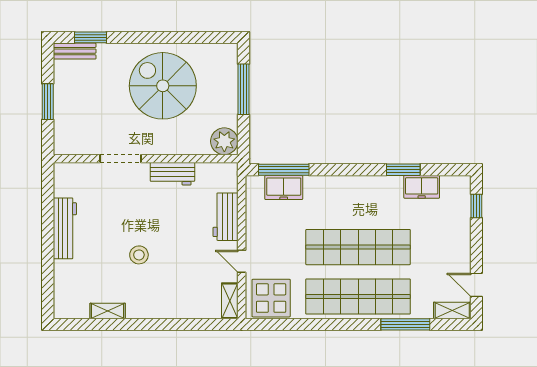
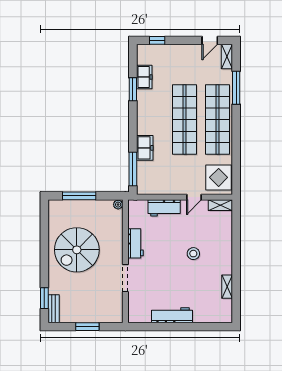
plant: (224, 141) -> (118, 205), width x0.53, depth x0.53
freezer: (284, 188) -> (145, 148), moved
stool: (139, 255) -> (193, 254), moved

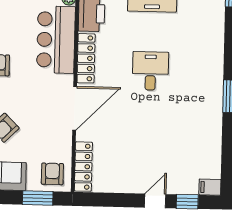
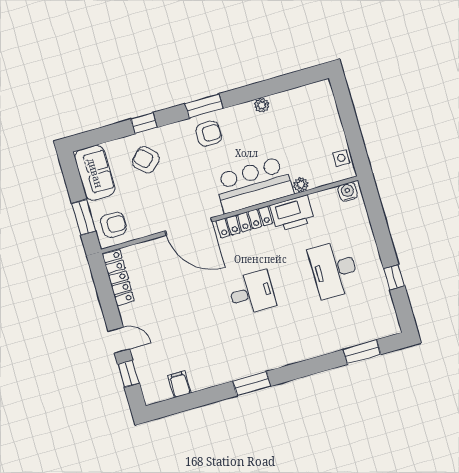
locker: (83, 167) -> (118, 277), moved, turned -90
filing cabinet: (210, 187) -> (179, 384), moved

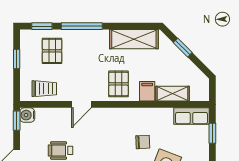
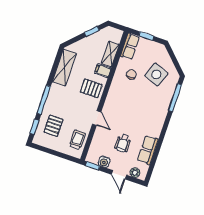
window: (183, 48) -> (92, 31), moved
pallet: (52, 51) -> (53, 126), turned 90
window: (17, 59) -> (51, 152), removed
water cooler: (27, 115) -> (104, 162), moved
chair: (143, 142) -> (131, 74), moved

*Problem statement*.
The response should be the full material, repeated exactly, with images removed.

*Answer for the task*.
plant: (224, 141) -> (118, 205), width x0.53, depth x0.53
freezer: (284, 188) -> (145, 148), moved
stool: (139, 255) -> (193, 254), moved

locker: (83, 167) -> (118, 277), moved, turned -90
filing cabinet: (210, 187) -> (179, 384), moved

window: (183, 48) -> (92, 31), moved
pallet: (52, 51) -> (53, 126), turned 90
window: (17, 59) -> (51, 152), removed
water cooler: (27, 115) -> (104, 162), moved
chair: (143, 142) -> (131, 74), moved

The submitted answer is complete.